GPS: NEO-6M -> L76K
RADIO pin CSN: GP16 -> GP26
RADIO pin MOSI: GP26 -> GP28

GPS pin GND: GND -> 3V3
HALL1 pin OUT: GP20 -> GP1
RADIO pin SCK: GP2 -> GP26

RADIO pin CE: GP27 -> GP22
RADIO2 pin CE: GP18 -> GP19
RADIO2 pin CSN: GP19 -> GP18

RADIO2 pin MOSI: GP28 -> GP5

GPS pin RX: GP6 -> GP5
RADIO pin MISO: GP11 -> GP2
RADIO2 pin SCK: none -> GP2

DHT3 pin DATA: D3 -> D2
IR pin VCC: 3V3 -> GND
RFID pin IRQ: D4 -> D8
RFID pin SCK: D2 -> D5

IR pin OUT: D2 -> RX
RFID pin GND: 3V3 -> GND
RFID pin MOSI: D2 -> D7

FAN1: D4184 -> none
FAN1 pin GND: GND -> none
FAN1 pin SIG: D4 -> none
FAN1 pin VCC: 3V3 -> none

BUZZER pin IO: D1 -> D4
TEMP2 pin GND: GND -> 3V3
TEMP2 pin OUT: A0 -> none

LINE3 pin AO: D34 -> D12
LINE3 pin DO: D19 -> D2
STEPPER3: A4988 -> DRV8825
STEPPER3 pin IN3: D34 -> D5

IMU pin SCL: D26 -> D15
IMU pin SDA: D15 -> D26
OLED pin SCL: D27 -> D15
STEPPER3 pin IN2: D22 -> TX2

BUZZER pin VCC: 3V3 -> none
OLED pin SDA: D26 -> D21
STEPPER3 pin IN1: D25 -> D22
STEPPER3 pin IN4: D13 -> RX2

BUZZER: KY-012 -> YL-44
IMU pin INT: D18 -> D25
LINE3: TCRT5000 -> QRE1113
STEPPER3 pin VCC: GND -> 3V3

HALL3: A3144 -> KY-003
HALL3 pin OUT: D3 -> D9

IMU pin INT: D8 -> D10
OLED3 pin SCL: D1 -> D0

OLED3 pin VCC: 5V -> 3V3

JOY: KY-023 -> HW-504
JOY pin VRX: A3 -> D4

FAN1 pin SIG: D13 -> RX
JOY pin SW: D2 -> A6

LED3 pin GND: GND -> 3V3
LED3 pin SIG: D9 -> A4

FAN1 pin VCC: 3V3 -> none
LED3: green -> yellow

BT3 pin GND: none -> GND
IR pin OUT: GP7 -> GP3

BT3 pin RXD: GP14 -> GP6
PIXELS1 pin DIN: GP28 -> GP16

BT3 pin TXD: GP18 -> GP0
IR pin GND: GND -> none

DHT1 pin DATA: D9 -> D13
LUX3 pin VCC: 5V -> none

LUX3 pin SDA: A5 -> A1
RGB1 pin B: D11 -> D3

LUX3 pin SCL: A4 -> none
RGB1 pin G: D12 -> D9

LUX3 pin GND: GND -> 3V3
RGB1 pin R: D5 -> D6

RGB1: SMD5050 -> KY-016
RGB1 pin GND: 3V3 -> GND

> The task: Verbatim output is expected for the lines from the start of the data to the line in which "OLED pin SDA: D26 -> D21" appears, both included.

> Problem solution:
GPS: NEO-6M -> L76K
RADIO pin CSN: GP16 -> GP26
RADIO pin MOSI: GP26 -> GP28

GPS pin GND: GND -> 3V3
HALL1 pin OUT: GP20 -> GP1
RADIO pin SCK: GP2 -> GP26

RADIO pin CE: GP27 -> GP22
RADIO2 pin CE: GP18 -> GP19
RADIO2 pin CSN: GP19 -> GP18

RADIO2 pin MOSI: GP28 -> GP5

GPS pin RX: GP6 -> GP5
RADIO pin MISO: GP11 -> GP2
RADIO2 pin SCK: none -> GP2

DHT3 pin DATA: D3 -> D2
IR pin VCC: 3V3 -> GND
RFID pin IRQ: D4 -> D8
RFID pin SCK: D2 -> D5

IR pin OUT: D2 -> RX
RFID pin GND: 3V3 -> GND
RFID pin MOSI: D2 -> D7

FAN1: D4184 -> none
FAN1 pin GND: GND -> none
FAN1 pin SIG: D4 -> none
FAN1 pin VCC: 3V3 -> none

BUZZER pin IO: D1 -> D4
TEMP2 pin GND: GND -> 3V3
TEMP2 pin OUT: A0 -> none

LINE3 pin AO: D34 -> D12
LINE3 pin DO: D19 -> D2
STEPPER3: A4988 -> DRV8825
STEPPER3 pin IN3: D34 -> D5

IMU pin SCL: D26 -> D15
IMU pin SDA: D15 -> D26
OLED pin SCL: D27 -> D15
STEPPER3 pin IN2: D22 -> TX2

BUZZER pin VCC: 3V3 -> none
OLED pin SDA: D26 -> D21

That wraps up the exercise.